→ **WORK REQUEST**
The lines from the one containing "FAN2 pin SIG: GP5 -> GP22" through the last line below, both ends included, must be reproduced exactly, with no pictures.

→ **GIVEN ENTRIES**
☆ ☆ ☆

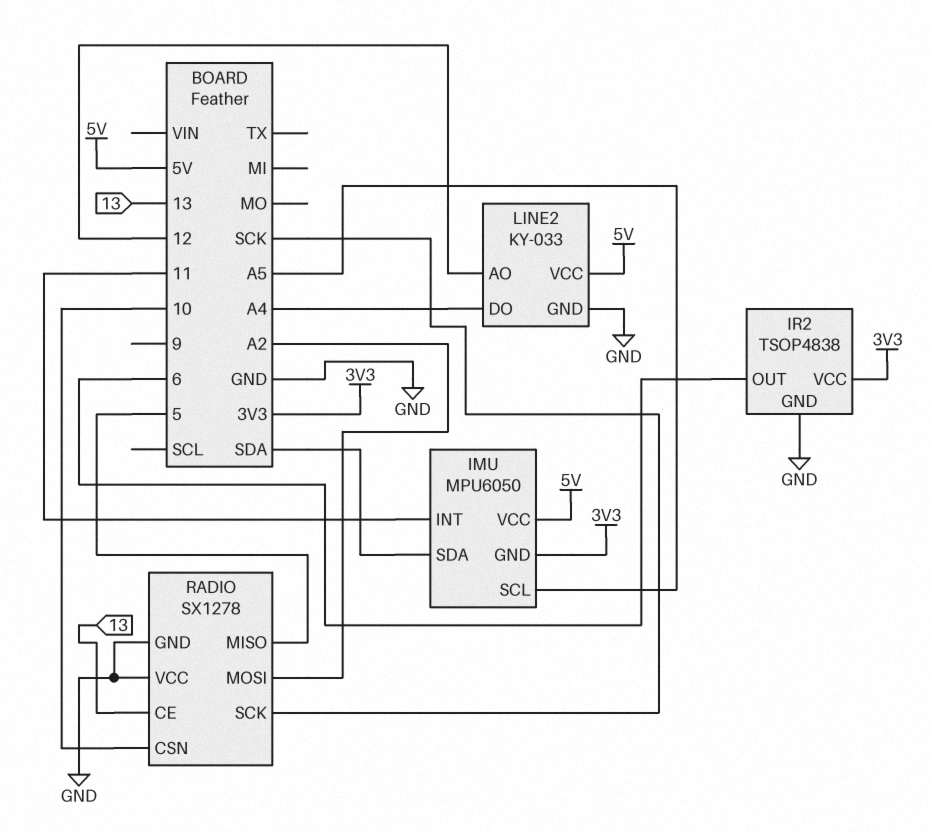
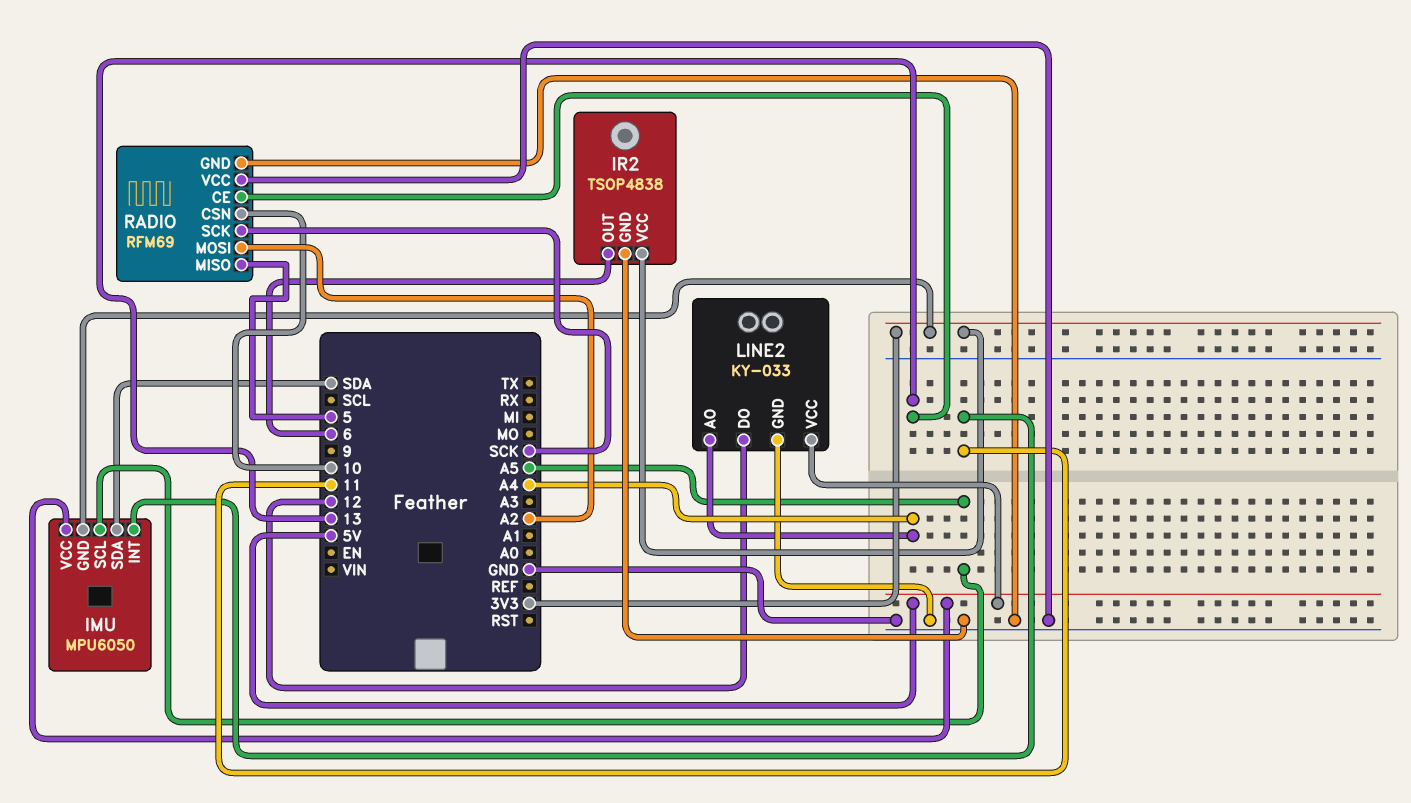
LINE2 pin AO: 12 -> A4
LINE2 pin DO: A4 -> 12
RADIO: SX1278 -> RFM69

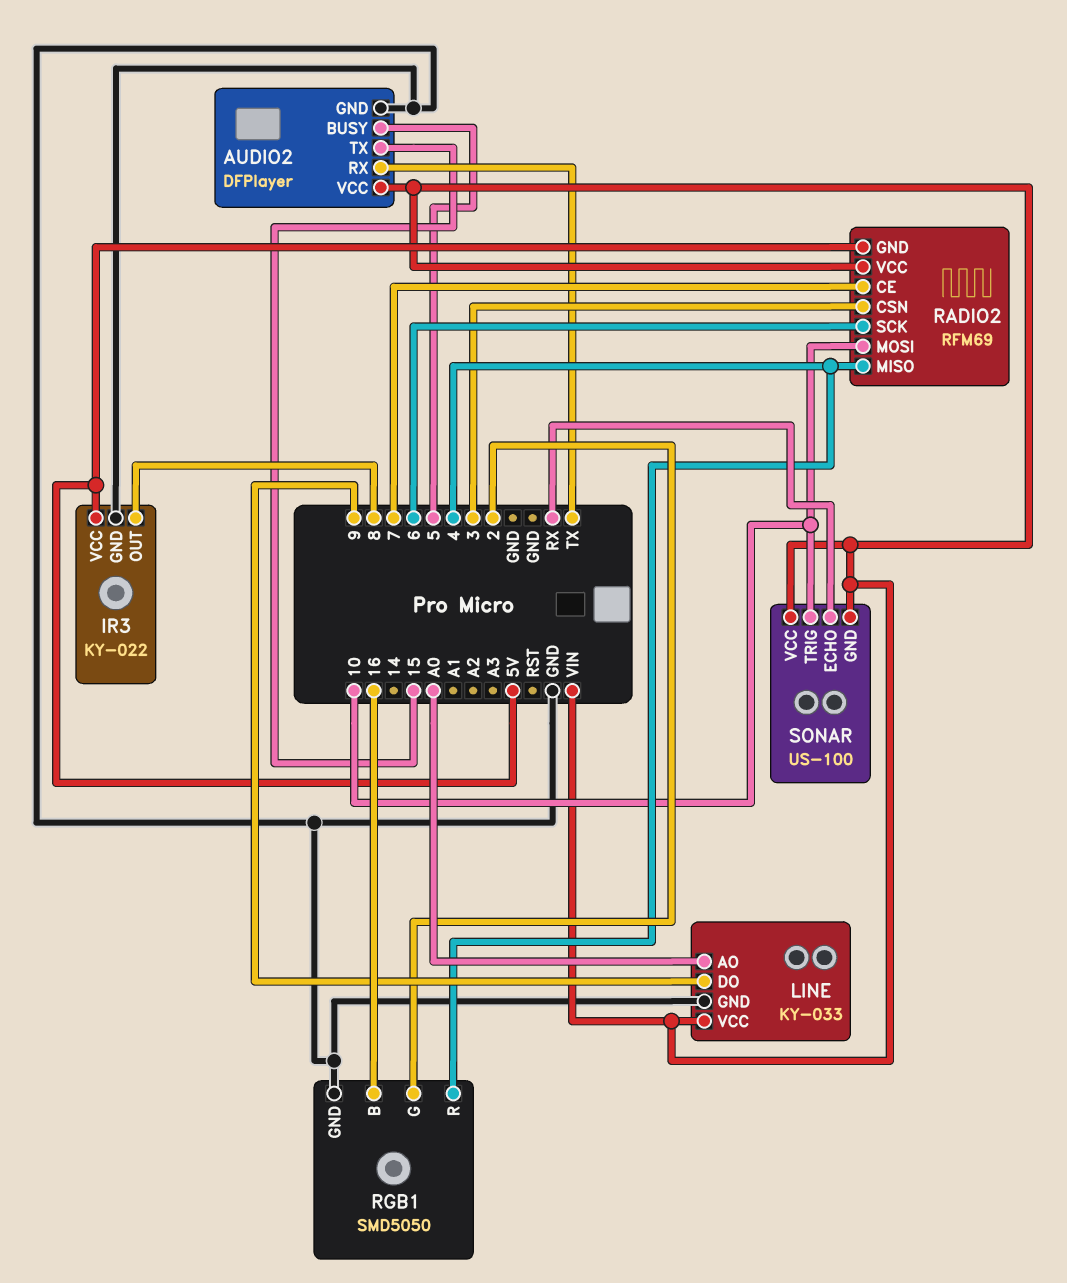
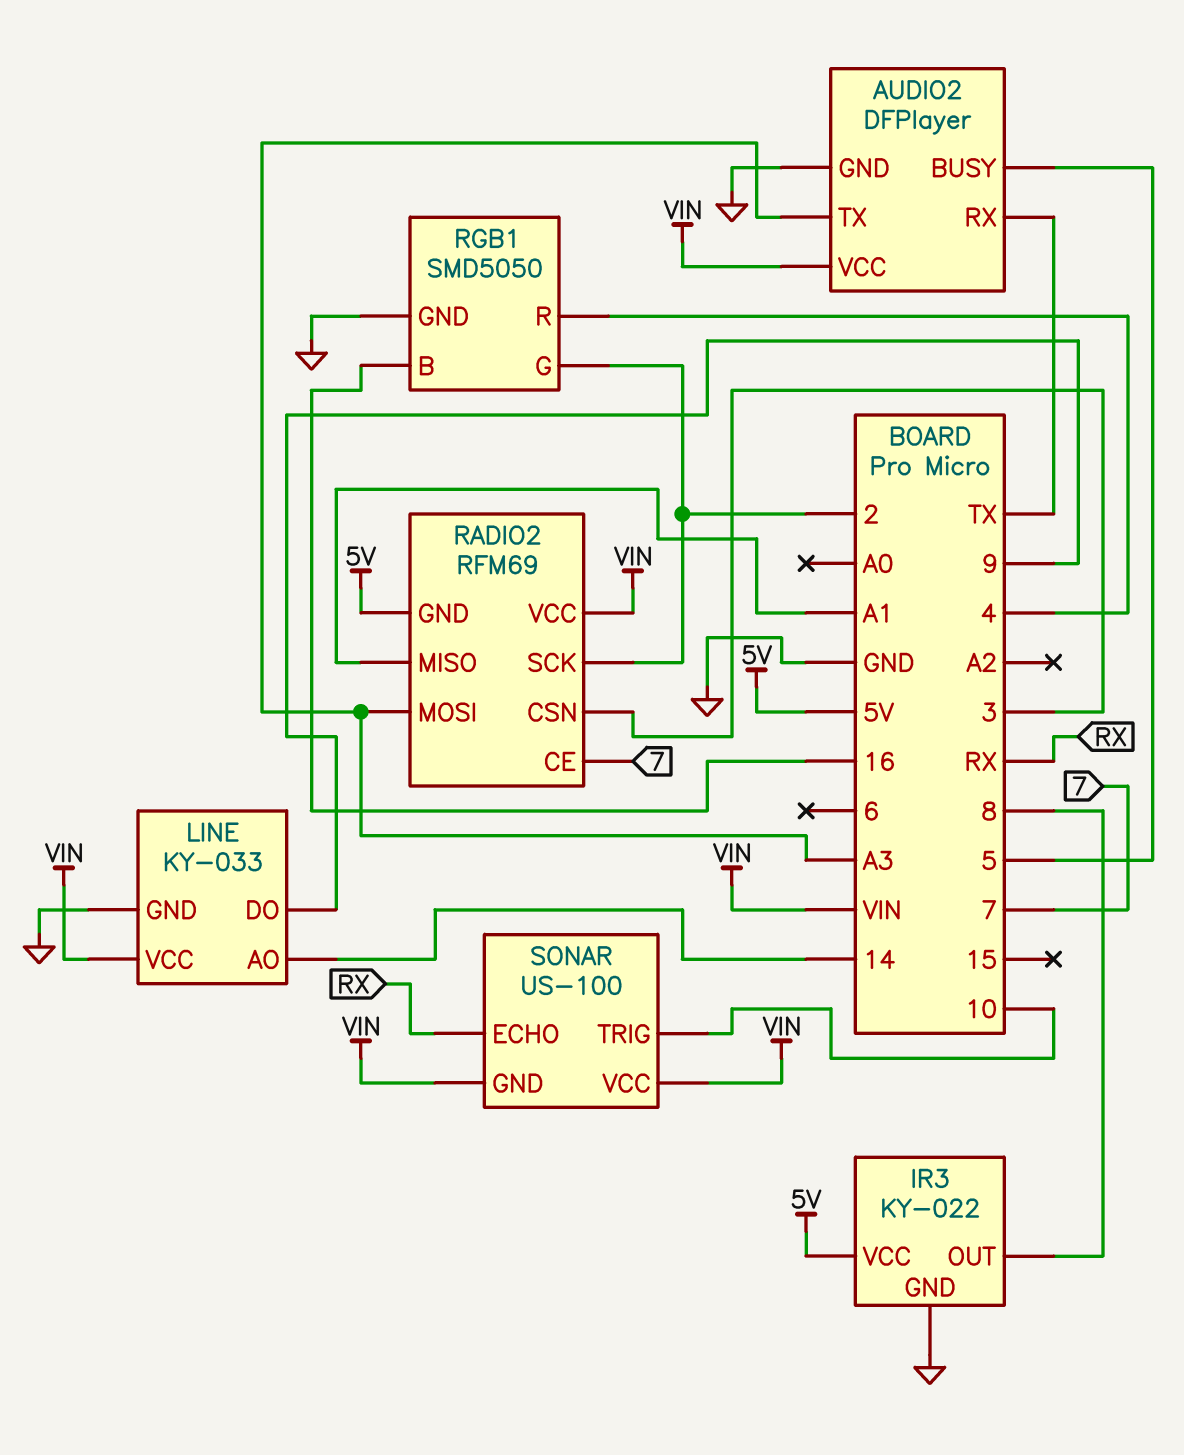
AUDIO2 pin TX: 15 -> A3
LINE pin AO: A0 -> 14
RADIO2 pin MISO: 4 -> A1
RADIO2 pin MOSI: 10 -> A3
RADIO2 pin SCK: 6 -> 2

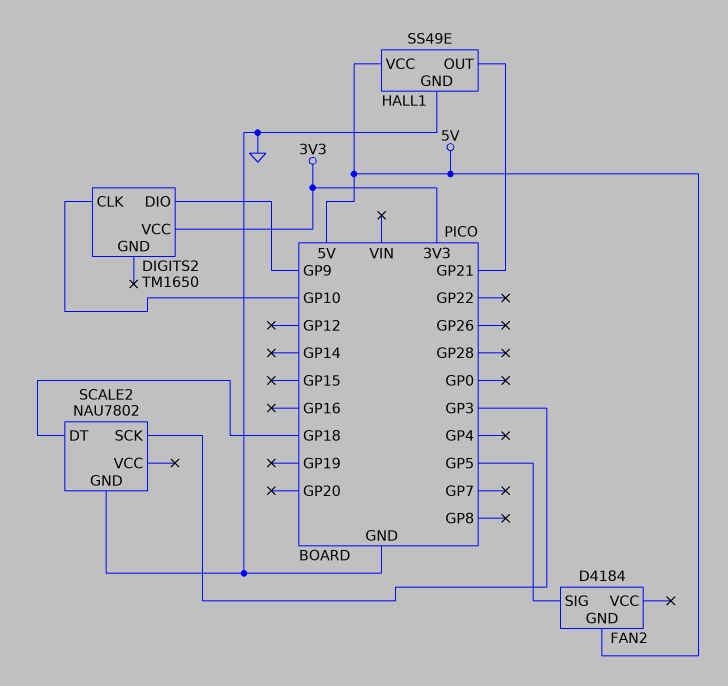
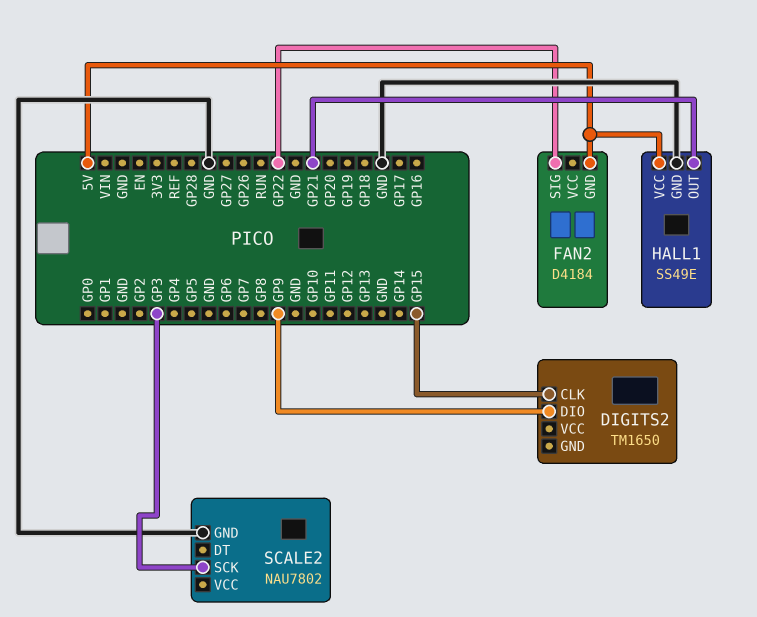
DIGITS2 pin CLK: GP10 -> GP15
DIGITS2 pin VCC: 3V3 -> none
FAN2 pin SIG: GP5 -> GP22
SCALE2 pin DT: GP18 -> none

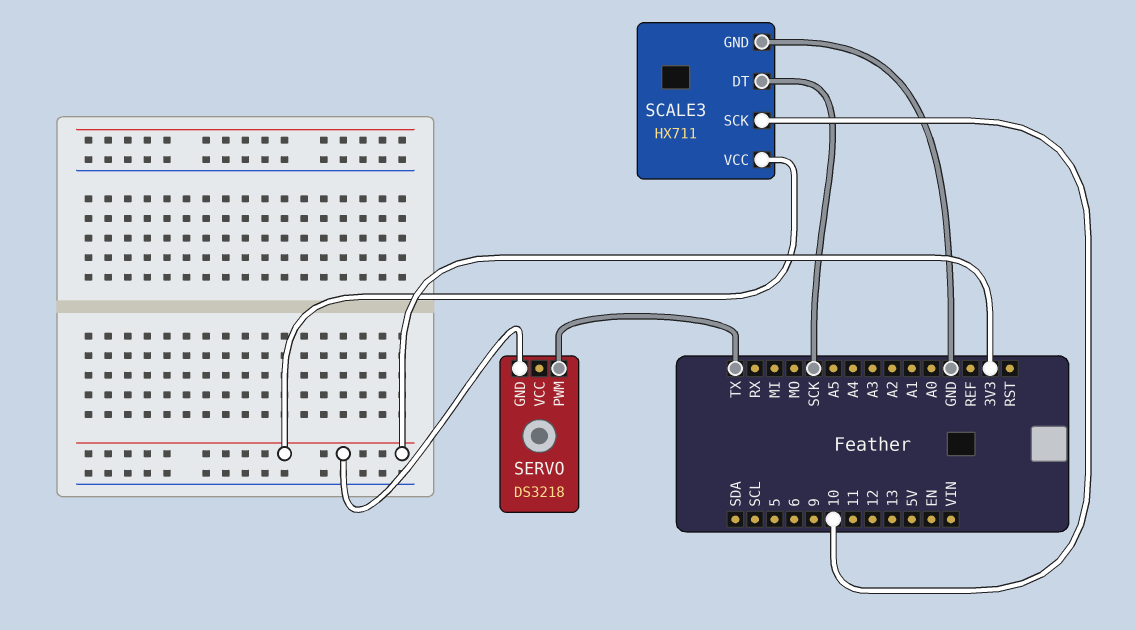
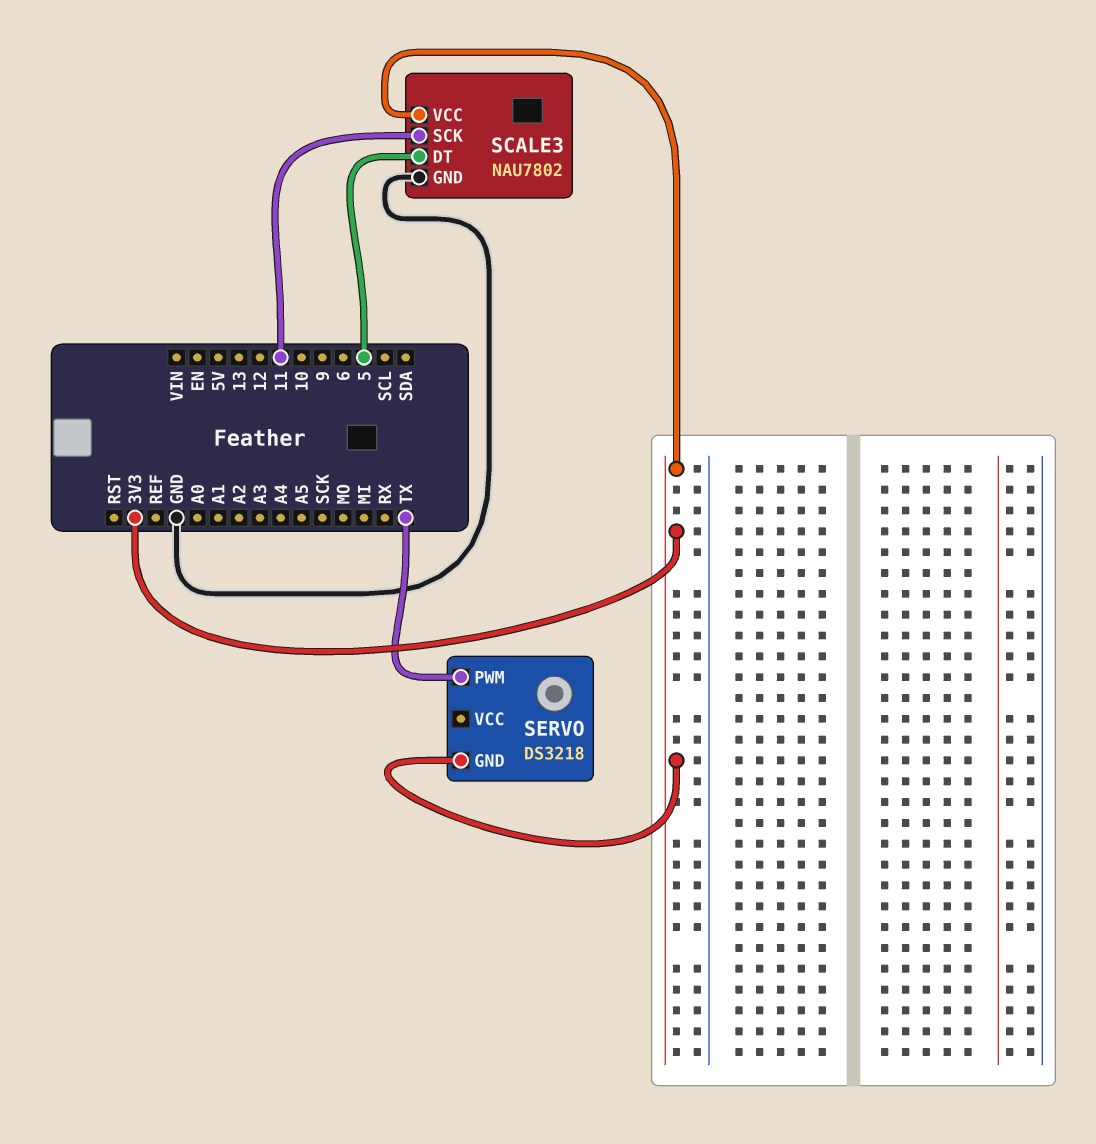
SCALE3: HX711 -> NAU7802
SCALE3 pin DT: SCK -> 5
SCALE3 pin SCK: 10 -> 11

☆ ☆ ☆

→ **TASK OUTPUT**
FAN2 pin SIG: GP5 -> GP22
SCALE2 pin DT: GP18 -> none

SCALE3: HX711 -> NAU7802
SCALE3 pin DT: SCK -> 5
SCALE3 pin SCK: 10 -> 11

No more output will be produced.